Please quote only the lines that start at the one with "(170, 259) = (196, 281): none -> black carton" and go on to the last line of the data, both ends kept.

### [Collected data]
*****

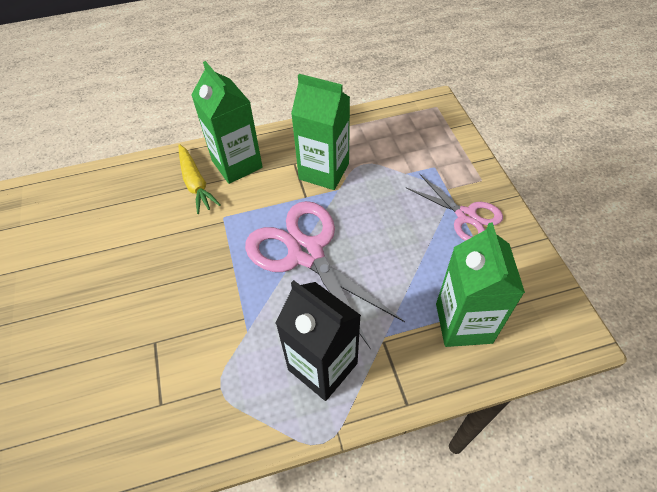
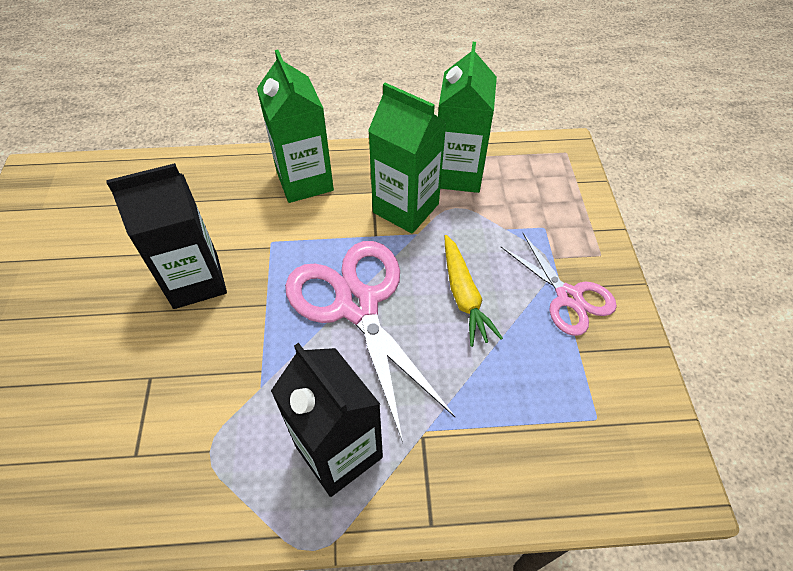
camera: 10 degrees right, 0 degrees up
(170, 259) = (196, 281): none -> black carton
(195, 183) = (250, 195): yellow carrot -> yellow carrot (464, 296)
(463, 323) = (530, 435): green carton -> green carton (458, 174)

*****

### [Written reply]
(170, 259) = (196, 281): none -> black carton
(195, 183) = (250, 195): yellow carrot -> yellow carrot (464, 296)
(463, 323) = (530, 435): green carton -> green carton (458, 174)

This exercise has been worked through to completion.